Recorded data
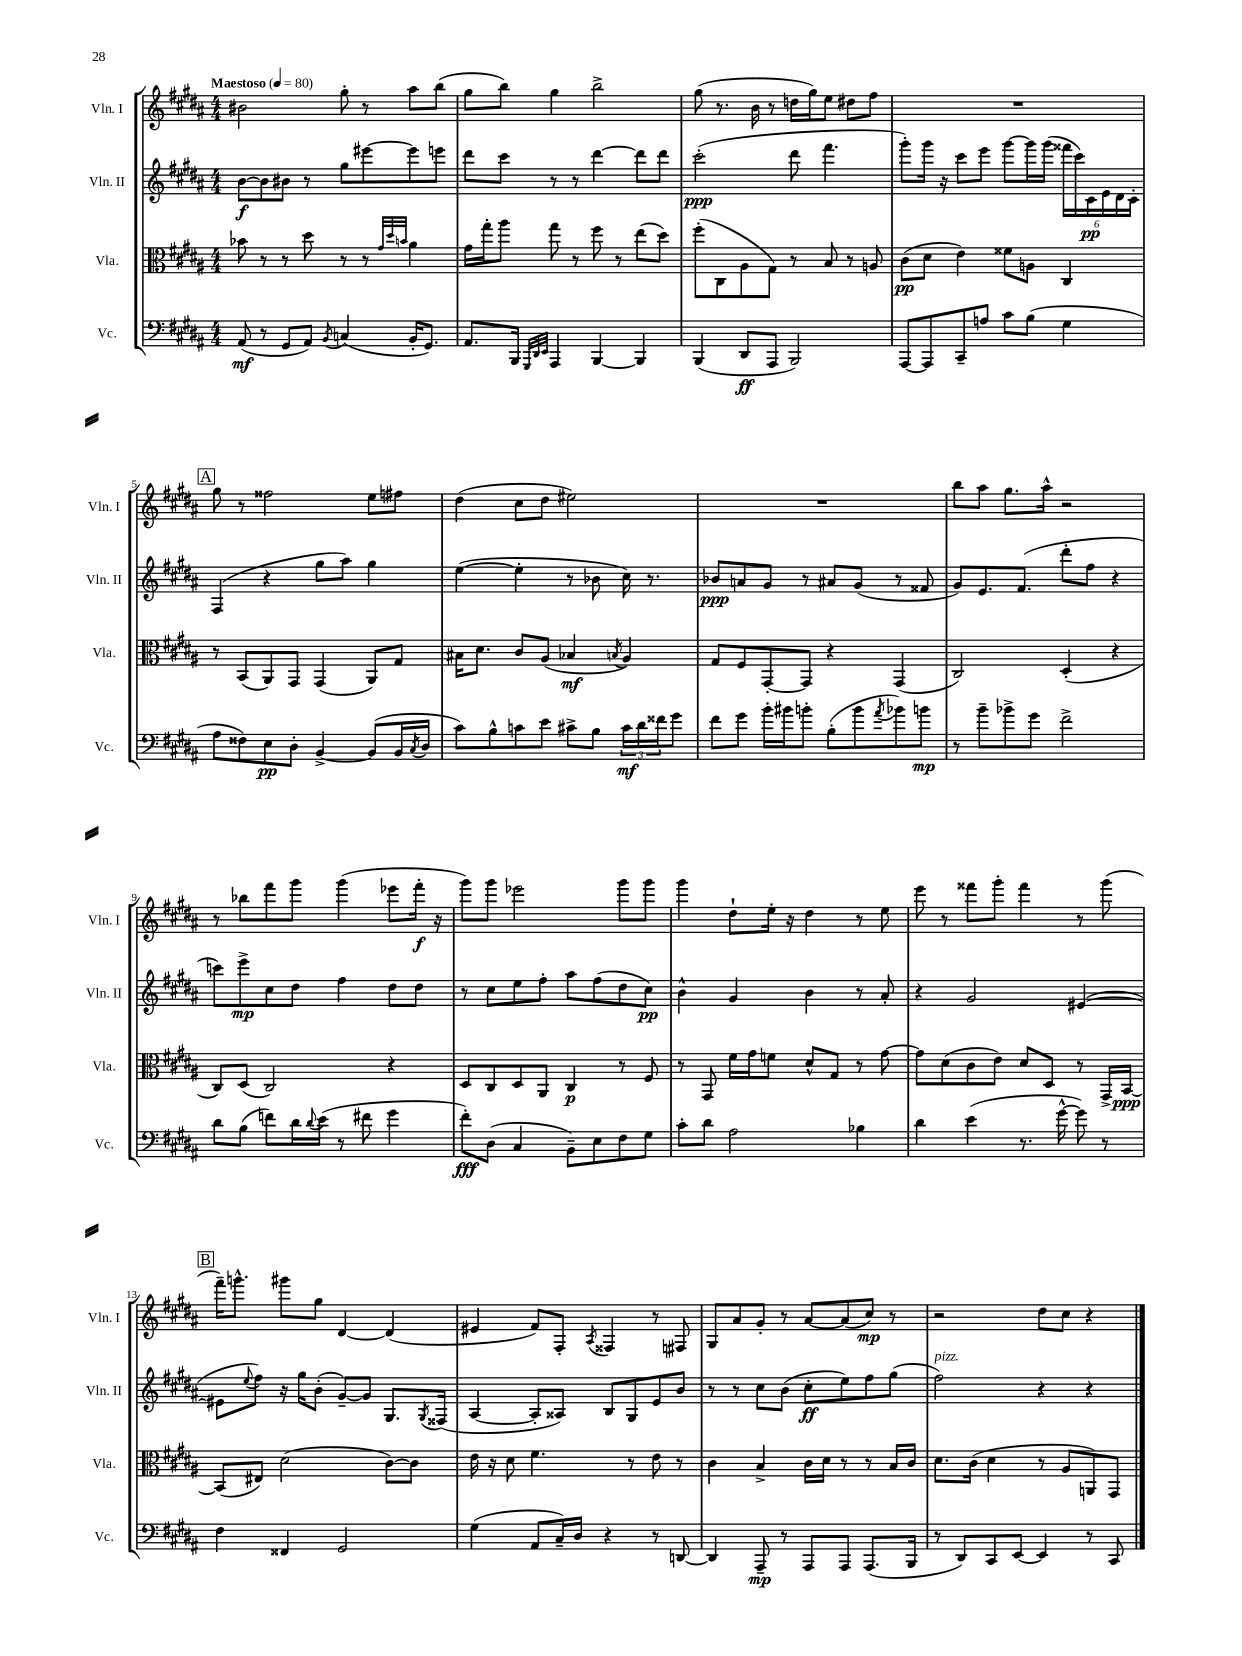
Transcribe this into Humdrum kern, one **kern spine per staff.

**kern	**kern	**kern	**kern
*staff4	*staff3	*staff2	*staff1
*clefF4	*clefC3	*clefG2	*clefG2
*k[f#c#g#d#a#]	*k[f#c#g#d#a#]	*k[f#c#g#d#a#]	*k[f#c#g#d#a#]
*M4/4	*M4/4	*M4/4	*M4/4
*MM80	*MM80	*MM80	*MM80
(8AA#	8b-	[8b	2b#
8r	8r	8b]	.
8GG#	8r	8b#	.
8AA#)	8dd#	8r	.
8qBB	.	.	.
(4C	8r	8gg#	8gg#'
.	8r	[8eee#	8r
.	32qqg#	.	.
.	32qqdd#	.	.
.	32qqb	.	.
16BB'	4a#	8eee#]	8aa#
8.GG#)	.	.	.
.	.	8eee	(8bb
=	=	=	=
8.AA#	16g#	8ddd#	8gg#
.	16gg#'	.	.
.	8aa#	8ccc#	8bb)
16BBB	.	.	.
32qqGGG#	.	.	.
32qqDD#	.	.	.
32qqEE	.	.	.
4AAA#	8gg#	8r	4gg#
.	8r	8r	.
[4BBB	8ff#	[4ddd#	2bb^
.	8r	.	.
4BBB]	(8ee	8ddd#]	.
.	8dd#)	8ddd#	.
=	=	=	=
(4BBB	(8ff#'	(2ccc#'	(8gg#
.	8C#	.	8.r
8DD#	8A#	.	.
.	.	.	16b
8AAA#	8G#)	.	8r
2BBB)	8r	8ddd#	16dd
.	.	.	16gg#)
.	8B	4.fff#	8ee
.	8r	.	8dd#
.	8A	.	8ff#
=	=	=	=
[8AAA#	(8c#	8ggg#')	1r
8AAA#]	8d#	16ggg#	.
.	.	16r	.
8CC#~	4e)	8ccc#	.
8A	.	8eee	.
8c#	8f##	[8ggg#	.
(8B	8A	16ggg#]	.
.	.	(16ggg#	.
4G#	4C#	24fff##	.
.	.	24ccc#)	.
.	.	24c#	.
.	.	24e	.
.	.	24d#	.
.	.	24c#'	.
=	=	=	=
8A#	8r	(4F#	8gg#
8F##)	(8BB	.	8r
8E	8AA#)	4r	2ff##
8D#'	8GG#	.	.
[4BB^	(4GG#	8gg#	.
.	.	8aa#)	.
(8BB]	8AA#)	4gg#	8ee
16BB	8G#	.	8ff#
8qC#	.	.	.
16D#	.	.	.
=	=	=	=
8c#)	16B#	([4ee	(4dd#
.	8.d#	.	.
8B^^	.	.	.
8c	8c#	4ee']	8cc#
8e	(8A#	.	8dd#
8c#^	4B-	8r	2ee#)
8B	.	8b-	.
.	8qB	.	.
24c#	4A#)	16cc#)	.
24d#	.	.	.
.	.	8.r	.
24f##	.	.	.
8g#	.	.	.
=	=	=	=
8f#	8G#	8b-	1r
8g#	8F#	8a	.
16b'	[8GG#'	8g#	.
16b#	.	.	.
8b'	8GG#]	8r	.
(8B'	4r	8a#	.
8b	.	(8g#	.
8qa#	.	.	.
8b-)	(4GG#	8r	.
8b	.	8f##	.
=	=	=	=
8r	2C#)	8g#)	8bb
8b~	.	8.e	8aa#
8b-^	.	.	8.gg#
.	.	(8.f#	.
8g#	.	.	.
.	.	.	16aa#^^
2f#^	(4D#'	8ddd#'	2r
.	.	8ff#	.
.	4r	4r	.
=	=	=	=
8d#	8C#)	8ccc)	8r
(8B	(8D#	8eee^	8bb-
8f)	2C#)	8cc#	8fff#
16d#	.	8dd#	8ggg#
8qqd#	.	.	.
(16e	.	.	.
8r	.	4ff#	(4ggg#
8f#	.	.	.
4g#	4r	8dd#	8eee-
.	.	8dd#	16fff#'
.	.	.	16r
=	=	=	=
8f#')	8D#	8r	8ggg#)
(8D#	8C#	8cc#	8ggg#
4C#	8D#	8ee	2eee-
.	8AA#	8ff#'	.
8BB~)	4C#	8aa#	.
8E	.	(8ff#	.
8F#	8r	8dd#	8ggg#
8G#	8F#	8cc#)	8ggg#
=	=	=	=
8c#'	8r	4b^^	4ggg#
8d#	8GG#	.	.
2A#	16f#	4g#	8dd#`
.	16g#	.	.
.	8f	.	16ee'
.	.	.	16r
.	8d#^^	4b	4dd#
.	8G#	.	.
4B-	8r	8r	8r
.	[8g#	8a#'	8ee
=	=	=	=
4d#	8g#]	4r	8eee
.	(8d#	.	8r
(4e	8c#	2g#	8fff##
.	8e)	.	8ggg#'
8.r	8d#	.	4fff##
.	8D#	.	.
[16g#^^	.	.	.
8g#])	8r	([4e#	8r
8r	16GG#^	.	(8ggg#
.	[16BB	.	.
=	=	=	=
4F#	(8BB]	8e#]	16fff#~)
.	.	.	8.ggg^^
.	.	8qqee	.
.	8E#)	8ff#)	.
4FF##	(2d#	16r	8ggg#
.	.	16gg#	.
.	.	(8b'	8gg#
2GG#	.	[8g#~)	[4d#
.	.	8g#]	.
.	[8c#)	8.G#	(4d#]
.	8c#]	.	.
.	.	8qG#	.
.	.	(16F##	.
=	=	=	=
(4G#	16e	[4A#	4e#
.	16r	.	.
.	8d#	.	.
8AA#	4.f#	8A#']	8f#)
16C#~)	.	8A##)	8F#'
16D#	.	.	.
.	.	.	8qA#
4r	.	8B	4F##
.	8r	8G#	.
8r	8e	8e	8r
[8DD	8r	8b	8F#
=	=	=	=
4DD]	4c#	8r	8G#
.	.	8r	8a#
8AAA#~	4B^	8cc#	8g#'
8r	.	(8b	8r
8AAA#	16c#	8cc#'	[8a#
.	16d#	.	.
8AAA#	8r	8ee)	(8a#]
(8.AAA#	8r	8ff#	8cc#)
.	16B	(8gg#	8r
16BBB	16c#	.	.
=	=	=	=
8r	8.d#	2ff#)	2r
8DD#)	.	.	.
.	(16c#	.	.
8CC#	4d#	.	.
[8EE	.	.	.
4EE]	8r	4r	8dd#
.	8A#	.	8cc#
8r	8AA)	4r	4r
8CC#	8GG#	.	.
==	==	==	==
*-	*-	*-	*-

_EXERCISE AIM_:
Extract every line of the records that contains the string "kern". Case matters.

_SOLVED PROBLEM_:
Transcribe this into Humdrum kern, one **kern spine per staff.
**kern	**kern	**kern	**kern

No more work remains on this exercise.